• _STORED DATA_:
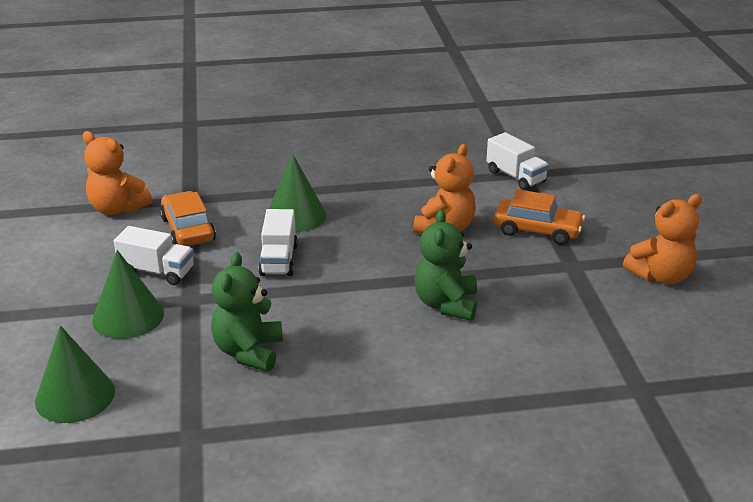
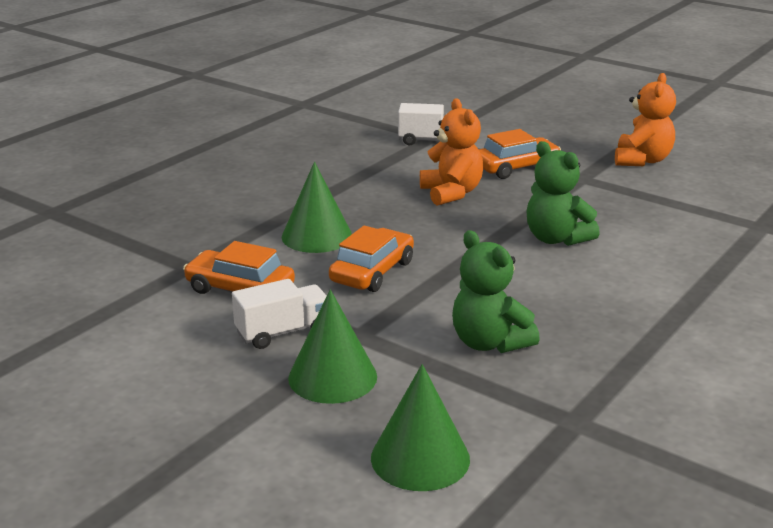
camera: 45 degrees left, 5 degrees down
(117, 208) = (128, 306): orange teddy bear -> none
(279, 260) = (372, 272): white truck -> orange car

• _EXERCISE_: Show every line of the data in which the word "orange" appears.

• _SOLUTION TO THIS EXERCISE_:
(117, 208) = (128, 306): orange teddy bear -> none
(279, 260) = (372, 272): white truck -> orange car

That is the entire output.